(Items from a dataset)
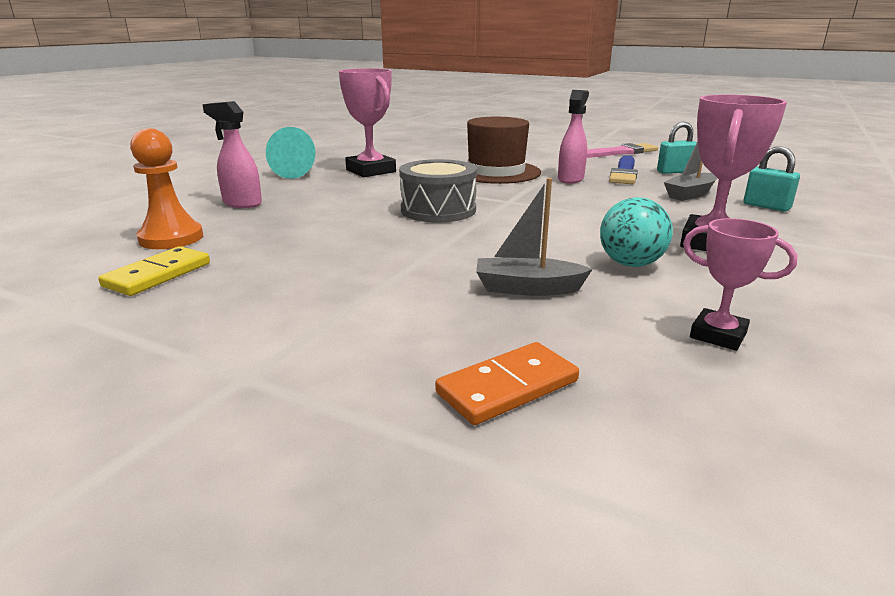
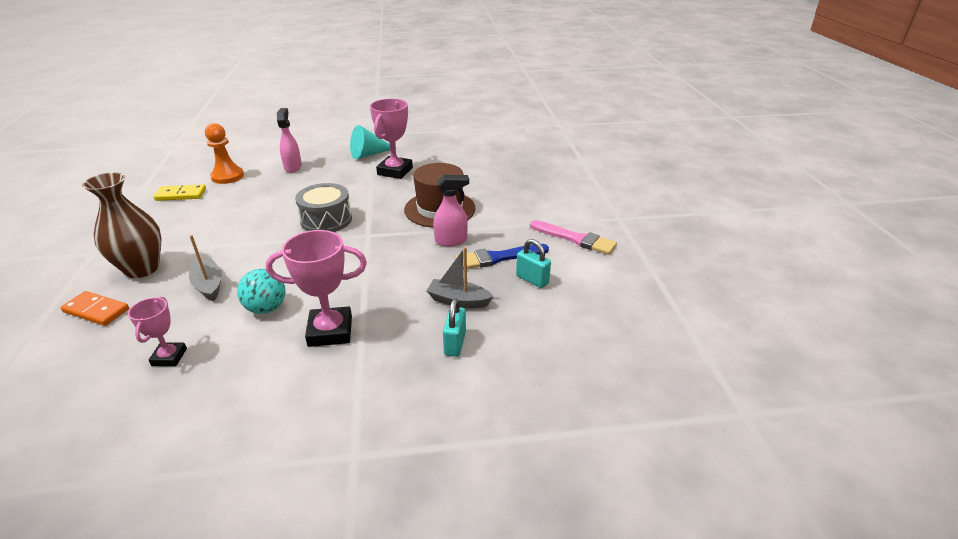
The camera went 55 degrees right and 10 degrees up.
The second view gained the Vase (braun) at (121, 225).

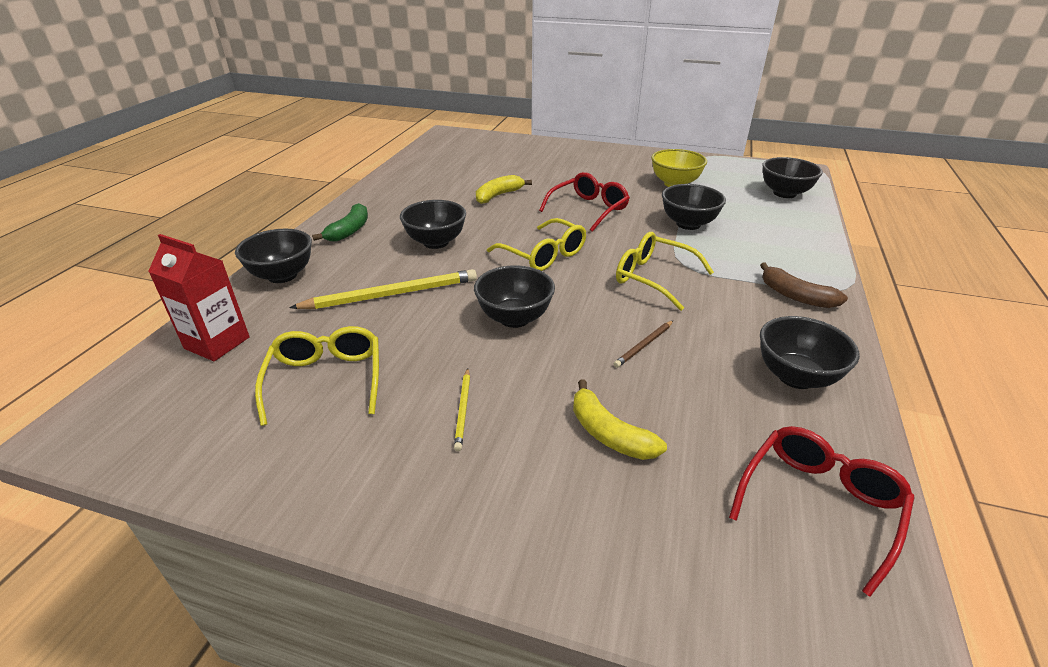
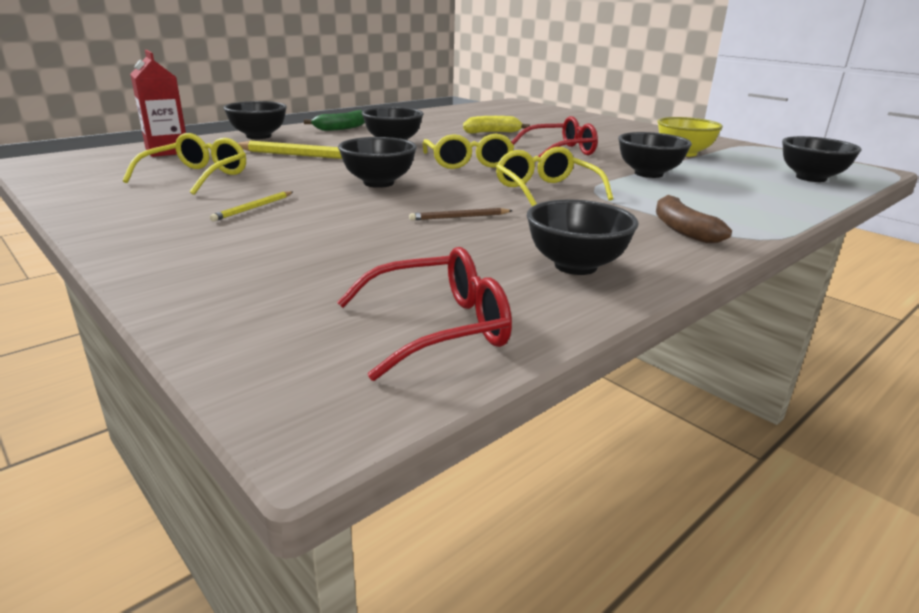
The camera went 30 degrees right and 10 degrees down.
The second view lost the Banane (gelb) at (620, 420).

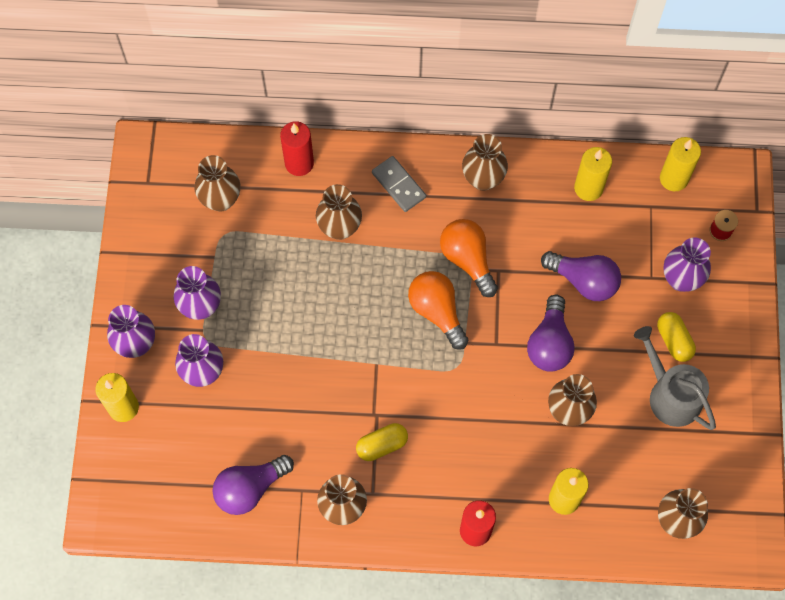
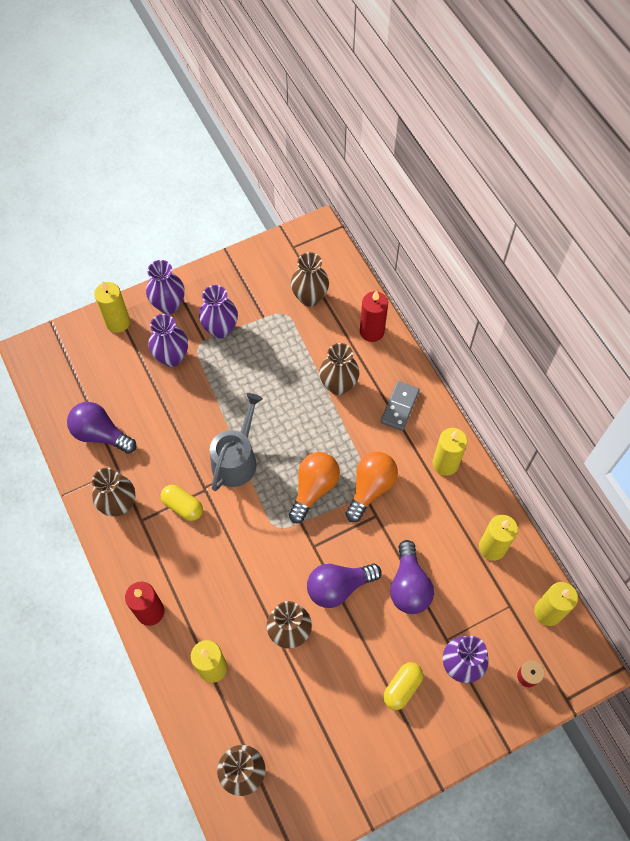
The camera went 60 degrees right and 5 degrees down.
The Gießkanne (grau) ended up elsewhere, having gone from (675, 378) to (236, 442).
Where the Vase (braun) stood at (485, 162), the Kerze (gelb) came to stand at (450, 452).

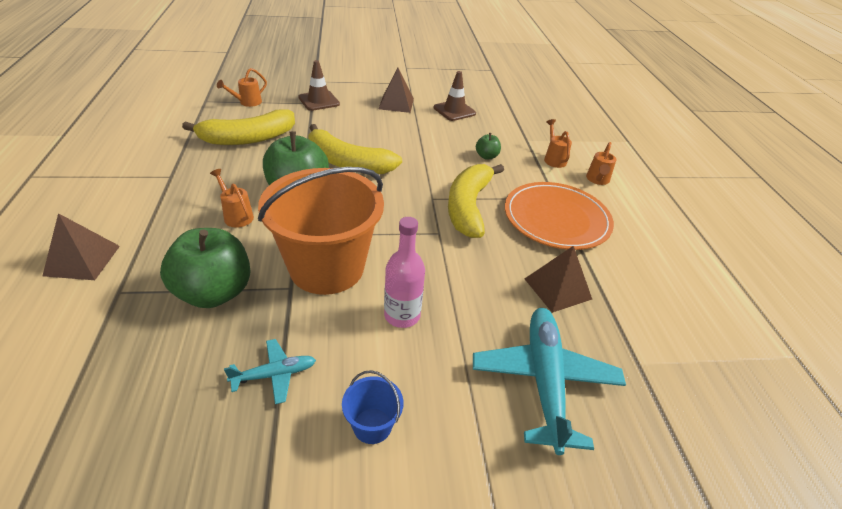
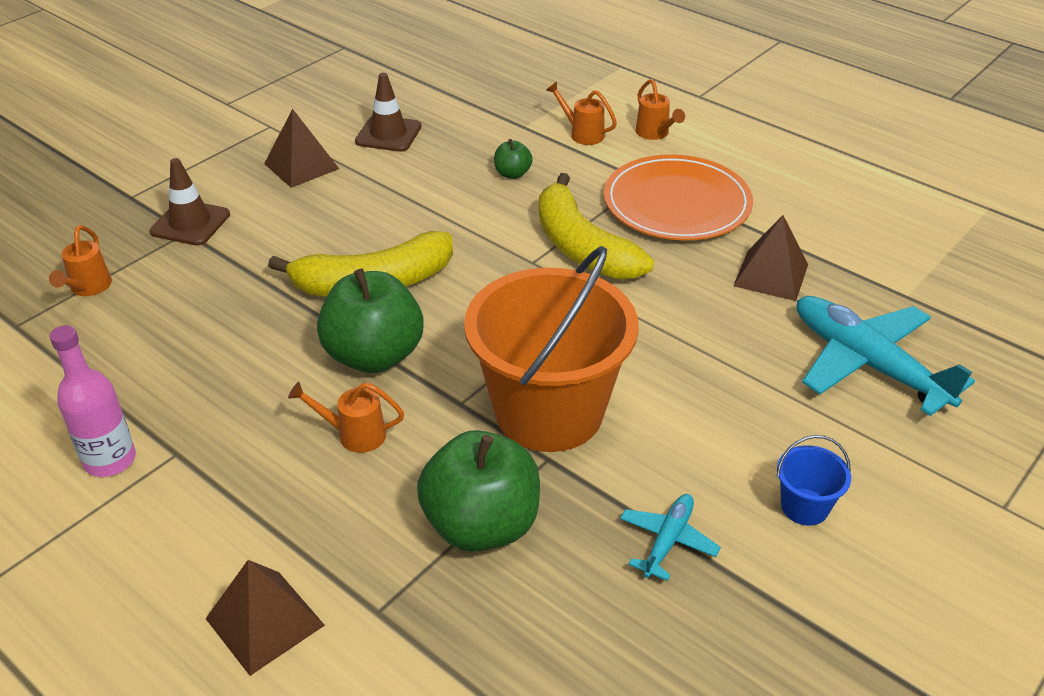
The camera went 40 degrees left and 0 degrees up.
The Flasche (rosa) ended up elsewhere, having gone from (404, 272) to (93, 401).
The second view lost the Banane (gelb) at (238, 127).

• [Task details] Would you return the records exactly, keeping out every picture?

• [Result for this task]
The camera went 55 degrees right and 10 degrees up.
The second view gained the Vase (braun) at (121, 225).

The camera went 30 degrees right and 10 degrees down.
The second view lost the Banane (gelb) at (620, 420).

The camera went 60 degrees right and 5 degrees down.
The Gießkanne (grau) ended up elsewhere, having gone from (675, 378) to (236, 442).
Where the Vase (braun) stood at (485, 162), the Kerze (gelb) came to stand at (450, 452).

The camera went 40 degrees left and 0 degrees up.
The Flasche (rosa) ended up elsewhere, having gone from (404, 272) to (93, 401).
The second view lost the Banane (gelb) at (238, 127).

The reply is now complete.